[ACTIVITY]
Lines that include "stick" make up the answer; copy all of them from the data below.

[RECORDED INFORMATION]
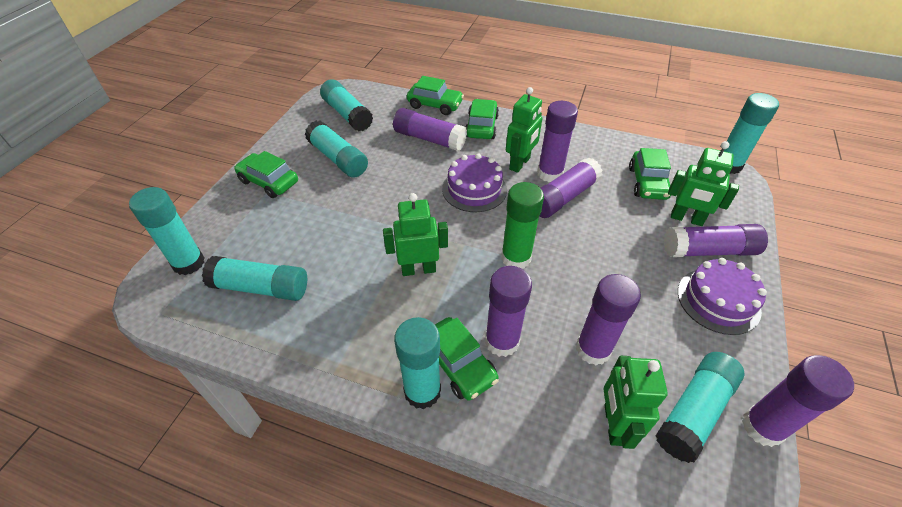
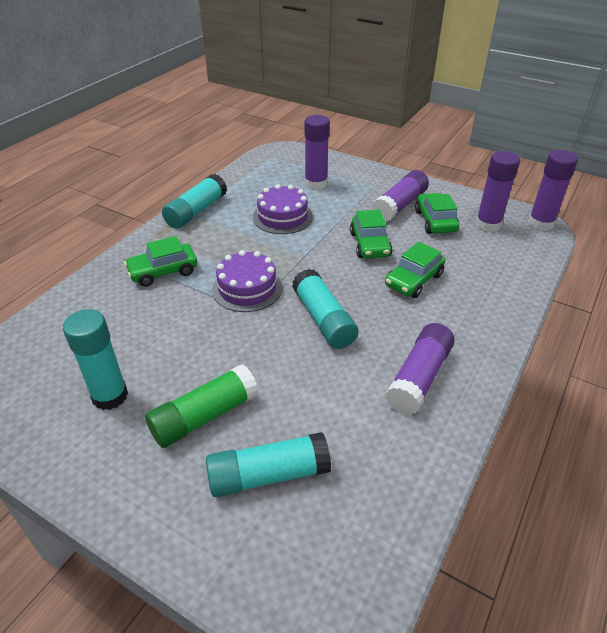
green car: 5 -> 4
green robot: 4 -> 0
purple glue stick: 7 -> 5
turquoise glue stick: 7 -> 4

[TASK OUTPUT]
purple glue stick: 7 -> 5
turquoise glue stick: 7 -> 4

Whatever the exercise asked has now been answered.